***** Input material *****

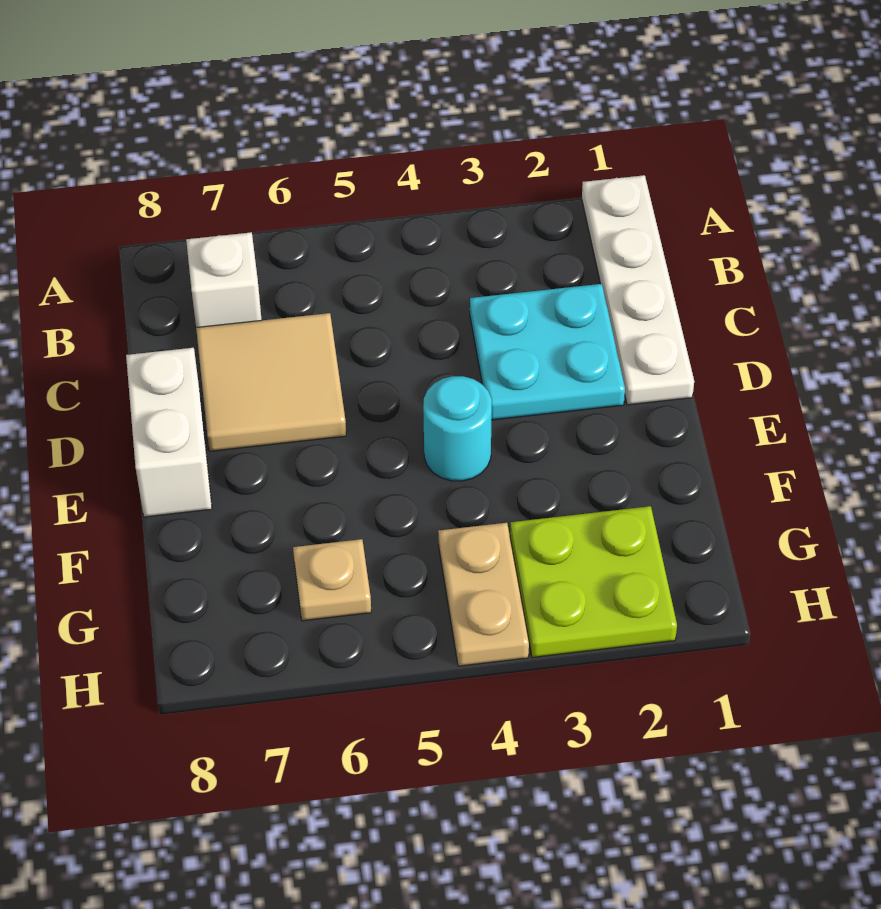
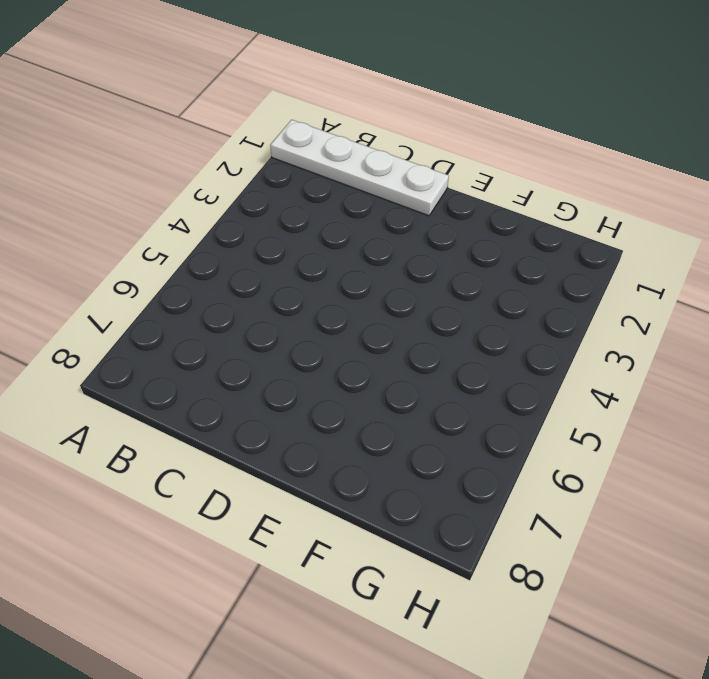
none -> white brick B7 level 1
none -> cyan plate C2:D3 level 1

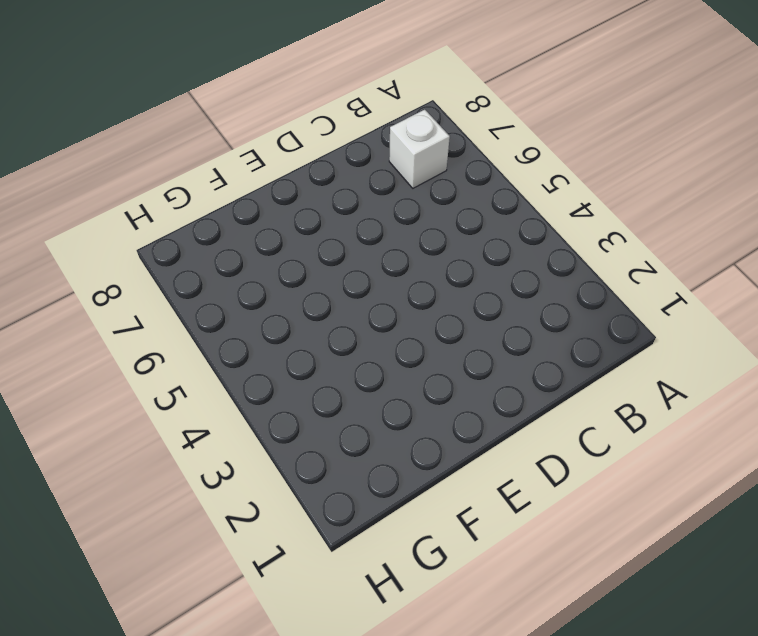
none -> white plate A1:D1 level 1
none -> cyan plate C2:D3 level 1

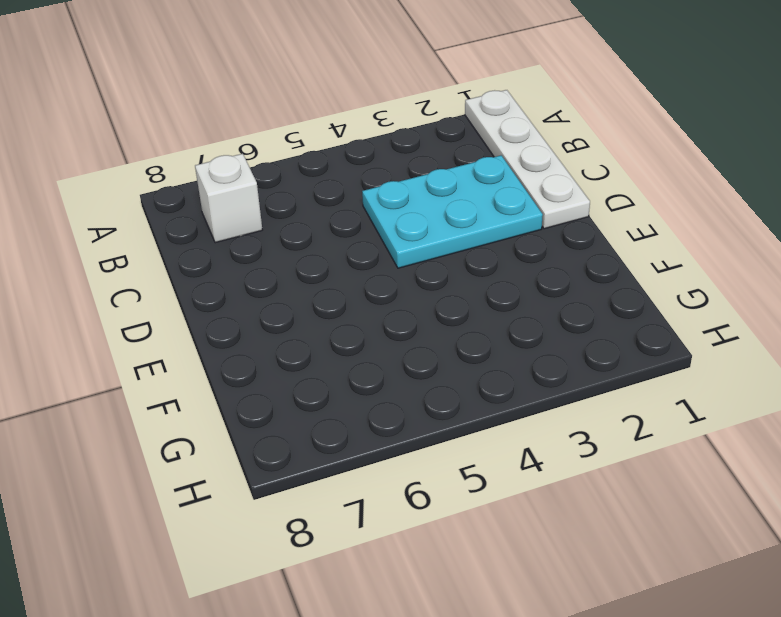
cyan plate C2:D4 level 1 -> cyan plate C2:D3 level 1
none -> tan tile C6:D7 level 1
none -> white brick D8:E8 level 1

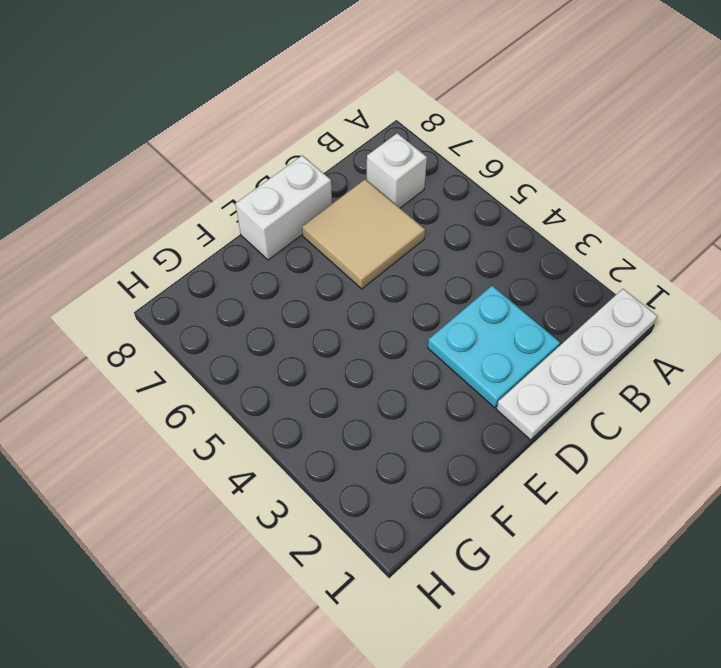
none -> cyan round brick E4 level 1
none -> lime plate G2:H3 level 1

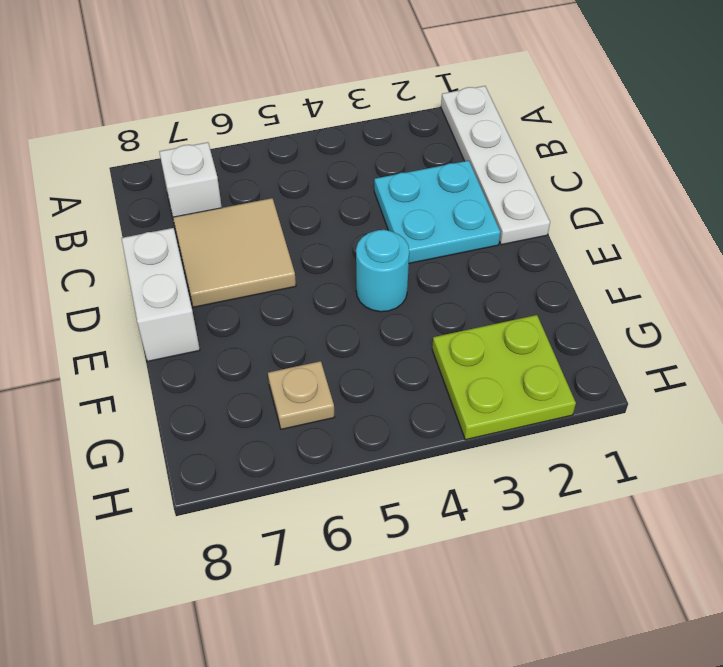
none -> tan plate G4:H4 level 1

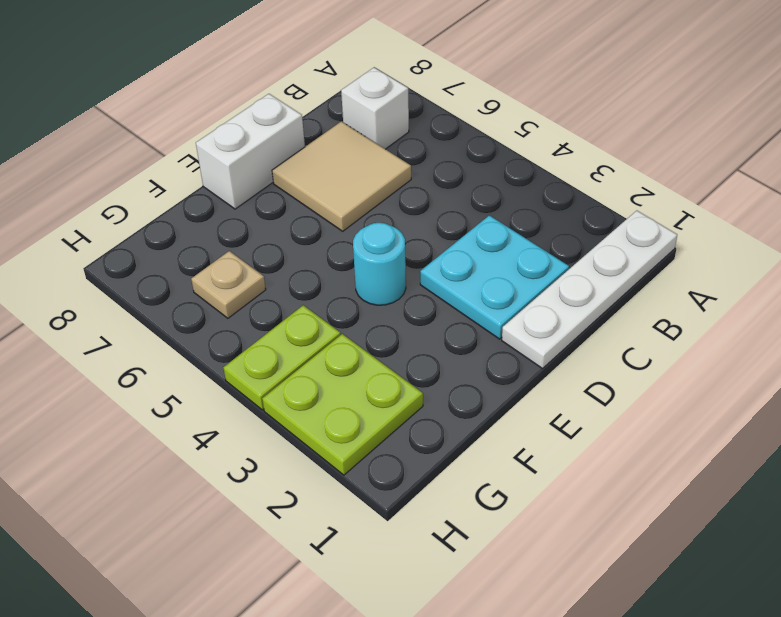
lime plate G4:H4 level 1 -> tan plate G4:H4 level 1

*****

_The task:_
When a line in the material contains the string "white", copy that line.

_Response below:_
none -> white brick B7 level 1
none -> white plate A1:D1 level 1
none -> white brick D8:E8 level 1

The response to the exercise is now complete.